[Change detection data]

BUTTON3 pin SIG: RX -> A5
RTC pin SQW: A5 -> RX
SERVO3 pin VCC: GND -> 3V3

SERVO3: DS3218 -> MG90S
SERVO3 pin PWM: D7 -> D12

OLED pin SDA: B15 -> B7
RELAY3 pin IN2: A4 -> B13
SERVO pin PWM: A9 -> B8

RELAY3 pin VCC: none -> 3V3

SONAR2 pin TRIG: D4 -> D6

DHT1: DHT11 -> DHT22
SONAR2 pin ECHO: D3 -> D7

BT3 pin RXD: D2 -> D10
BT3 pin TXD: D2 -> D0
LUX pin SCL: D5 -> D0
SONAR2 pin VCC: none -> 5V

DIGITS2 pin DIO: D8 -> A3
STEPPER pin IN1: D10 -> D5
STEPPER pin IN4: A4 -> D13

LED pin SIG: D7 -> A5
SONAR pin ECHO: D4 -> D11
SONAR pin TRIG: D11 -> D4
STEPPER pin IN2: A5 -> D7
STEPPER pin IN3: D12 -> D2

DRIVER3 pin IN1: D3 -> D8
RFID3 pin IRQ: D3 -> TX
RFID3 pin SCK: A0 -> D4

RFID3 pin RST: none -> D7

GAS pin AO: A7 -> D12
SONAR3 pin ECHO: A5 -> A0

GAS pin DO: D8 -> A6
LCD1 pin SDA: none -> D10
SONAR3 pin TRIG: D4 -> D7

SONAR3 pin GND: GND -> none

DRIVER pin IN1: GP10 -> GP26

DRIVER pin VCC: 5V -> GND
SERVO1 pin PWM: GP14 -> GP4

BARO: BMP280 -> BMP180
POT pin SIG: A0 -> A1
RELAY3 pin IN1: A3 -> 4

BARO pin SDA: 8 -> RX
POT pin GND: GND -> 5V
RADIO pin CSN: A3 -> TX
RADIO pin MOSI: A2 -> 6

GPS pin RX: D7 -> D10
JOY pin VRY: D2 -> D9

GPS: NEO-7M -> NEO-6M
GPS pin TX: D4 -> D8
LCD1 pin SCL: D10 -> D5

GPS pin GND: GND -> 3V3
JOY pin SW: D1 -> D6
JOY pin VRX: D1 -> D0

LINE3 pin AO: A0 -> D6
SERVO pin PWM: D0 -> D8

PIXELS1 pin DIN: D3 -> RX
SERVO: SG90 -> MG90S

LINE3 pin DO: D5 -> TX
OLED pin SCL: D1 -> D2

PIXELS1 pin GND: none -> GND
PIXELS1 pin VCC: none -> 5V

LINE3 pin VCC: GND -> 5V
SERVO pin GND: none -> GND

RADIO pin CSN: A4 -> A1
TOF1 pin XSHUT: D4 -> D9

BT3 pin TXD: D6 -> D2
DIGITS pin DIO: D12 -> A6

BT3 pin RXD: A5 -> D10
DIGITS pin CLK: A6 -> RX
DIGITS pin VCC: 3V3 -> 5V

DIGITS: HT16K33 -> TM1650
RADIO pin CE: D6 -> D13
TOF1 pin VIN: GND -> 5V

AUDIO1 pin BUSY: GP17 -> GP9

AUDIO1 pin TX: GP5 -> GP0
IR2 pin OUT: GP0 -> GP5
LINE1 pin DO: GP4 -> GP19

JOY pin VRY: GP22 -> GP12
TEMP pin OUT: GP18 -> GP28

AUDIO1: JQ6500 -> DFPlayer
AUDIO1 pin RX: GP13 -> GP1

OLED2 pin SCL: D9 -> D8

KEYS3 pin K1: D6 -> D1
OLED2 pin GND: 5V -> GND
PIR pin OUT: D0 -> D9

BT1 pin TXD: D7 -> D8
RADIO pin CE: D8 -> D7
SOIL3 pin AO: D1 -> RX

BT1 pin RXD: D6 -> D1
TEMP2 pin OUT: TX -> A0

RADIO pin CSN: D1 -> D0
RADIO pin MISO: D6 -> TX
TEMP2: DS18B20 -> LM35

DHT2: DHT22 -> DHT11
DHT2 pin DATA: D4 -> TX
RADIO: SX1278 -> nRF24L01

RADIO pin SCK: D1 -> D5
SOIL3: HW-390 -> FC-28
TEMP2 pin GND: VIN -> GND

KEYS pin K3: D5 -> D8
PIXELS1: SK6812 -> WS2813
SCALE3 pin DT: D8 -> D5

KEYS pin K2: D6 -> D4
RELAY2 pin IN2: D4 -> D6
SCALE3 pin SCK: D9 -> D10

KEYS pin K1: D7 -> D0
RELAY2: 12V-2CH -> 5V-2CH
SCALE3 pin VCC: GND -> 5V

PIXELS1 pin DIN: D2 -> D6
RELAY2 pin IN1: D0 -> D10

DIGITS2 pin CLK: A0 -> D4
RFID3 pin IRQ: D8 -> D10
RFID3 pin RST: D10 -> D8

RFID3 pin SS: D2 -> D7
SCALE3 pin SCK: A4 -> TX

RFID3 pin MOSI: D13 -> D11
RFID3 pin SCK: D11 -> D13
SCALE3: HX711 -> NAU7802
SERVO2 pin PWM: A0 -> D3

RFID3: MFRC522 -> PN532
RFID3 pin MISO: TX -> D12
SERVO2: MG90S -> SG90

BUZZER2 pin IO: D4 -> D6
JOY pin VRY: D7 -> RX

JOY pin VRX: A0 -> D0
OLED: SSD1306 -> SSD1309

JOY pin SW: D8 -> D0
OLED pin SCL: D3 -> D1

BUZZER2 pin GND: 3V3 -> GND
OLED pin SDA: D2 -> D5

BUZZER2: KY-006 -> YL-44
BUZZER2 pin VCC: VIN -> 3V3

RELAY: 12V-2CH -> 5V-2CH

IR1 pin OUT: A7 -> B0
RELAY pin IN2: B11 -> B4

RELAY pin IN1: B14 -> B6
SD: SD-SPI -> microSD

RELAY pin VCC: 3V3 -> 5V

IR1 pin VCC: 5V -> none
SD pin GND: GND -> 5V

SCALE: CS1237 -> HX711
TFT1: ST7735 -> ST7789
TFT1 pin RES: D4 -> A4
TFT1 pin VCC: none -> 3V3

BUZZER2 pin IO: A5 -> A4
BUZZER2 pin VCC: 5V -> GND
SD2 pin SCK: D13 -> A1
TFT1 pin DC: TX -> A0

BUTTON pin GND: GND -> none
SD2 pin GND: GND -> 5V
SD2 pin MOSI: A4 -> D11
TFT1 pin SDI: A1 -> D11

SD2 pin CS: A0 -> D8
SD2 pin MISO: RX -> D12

_Problem statement:_ Word for word, restate the lines above from the line containing "GPS pin GND: GND -> 3V3" through the line containing "BUZZER2 pin VCC: 5V -> GND", with both included and nothing else.

_Solution to this problem:_
GPS pin GND: GND -> 3V3
JOY pin SW: D1 -> D6
JOY pin VRX: D1 -> D0

LINE3 pin AO: A0 -> D6
SERVO pin PWM: D0 -> D8

PIXELS1 pin DIN: D3 -> RX
SERVO: SG90 -> MG90S

LINE3 pin DO: D5 -> TX
OLED pin SCL: D1 -> D2

PIXELS1 pin GND: none -> GND
PIXELS1 pin VCC: none -> 5V

LINE3 pin VCC: GND -> 5V
SERVO pin GND: none -> GND

RADIO pin CSN: A4 -> A1
TOF1 pin XSHUT: D4 -> D9

BT3 pin TXD: D6 -> D2
DIGITS pin DIO: D12 -> A6

BT3 pin RXD: A5 -> D10
DIGITS pin CLK: A6 -> RX
DIGITS pin VCC: 3V3 -> 5V

DIGITS: HT16K33 -> TM1650
RADIO pin CE: D6 -> D13
TOF1 pin VIN: GND -> 5V

AUDIO1 pin BUSY: GP17 -> GP9

AUDIO1 pin TX: GP5 -> GP0
IR2 pin OUT: GP0 -> GP5
LINE1 pin DO: GP4 -> GP19

JOY pin VRY: GP22 -> GP12
TEMP pin OUT: GP18 -> GP28

AUDIO1: JQ6500 -> DFPlayer
AUDIO1 pin RX: GP13 -> GP1

OLED2 pin SCL: D9 -> D8

KEYS3 pin K1: D6 -> D1
OLED2 pin GND: 5V -> GND
PIR pin OUT: D0 -> D9

BT1 pin TXD: D7 -> D8
RADIO pin CE: D8 -> D7
SOIL3 pin AO: D1 -> RX

BT1 pin RXD: D6 -> D1
TEMP2 pin OUT: TX -> A0

RADIO pin CSN: D1 -> D0
RADIO pin MISO: D6 -> TX
TEMP2: DS18B20 -> LM35

DHT2: DHT22 -> DHT11
DHT2 pin DATA: D4 -> TX
RADIO: SX1278 -> nRF24L01

RADIO pin SCK: D1 -> D5
SOIL3: HW-390 -> FC-28
TEMP2 pin GND: VIN -> GND

KEYS pin K3: D5 -> D8
PIXELS1: SK6812 -> WS2813
SCALE3 pin DT: D8 -> D5

KEYS pin K2: D6 -> D4
RELAY2 pin IN2: D4 -> D6
SCALE3 pin SCK: D9 -> D10

KEYS pin K1: D7 -> D0
RELAY2: 12V-2CH -> 5V-2CH
SCALE3 pin VCC: GND -> 5V

PIXELS1 pin DIN: D2 -> D6
RELAY2 pin IN1: D0 -> D10

DIGITS2 pin CLK: A0 -> D4
RFID3 pin IRQ: D8 -> D10
RFID3 pin RST: D10 -> D8

RFID3 pin SS: D2 -> D7
SCALE3 pin SCK: A4 -> TX

RFID3 pin MOSI: D13 -> D11
RFID3 pin SCK: D11 -> D13
SCALE3: HX711 -> NAU7802
SERVO2 pin PWM: A0 -> D3

RFID3: MFRC522 -> PN532
RFID3 pin MISO: TX -> D12
SERVO2: MG90S -> SG90

BUZZER2 pin IO: D4 -> D6
JOY pin VRY: D7 -> RX

JOY pin VRX: A0 -> D0
OLED: SSD1306 -> SSD1309

JOY pin SW: D8 -> D0
OLED pin SCL: D3 -> D1

BUZZER2 pin GND: 3V3 -> GND
OLED pin SDA: D2 -> D5

BUZZER2: KY-006 -> YL-44
BUZZER2 pin VCC: VIN -> 3V3

RELAY: 12V-2CH -> 5V-2CH

IR1 pin OUT: A7 -> B0
RELAY pin IN2: B11 -> B4

RELAY pin IN1: B14 -> B6
SD: SD-SPI -> microSD

RELAY pin VCC: 3V3 -> 5V

IR1 pin VCC: 5V -> none
SD pin GND: GND -> 5V

SCALE: CS1237 -> HX711
TFT1: ST7735 -> ST7789
TFT1 pin RES: D4 -> A4
TFT1 pin VCC: none -> 3V3

BUZZER2 pin IO: A5 -> A4
BUZZER2 pin VCC: 5V -> GND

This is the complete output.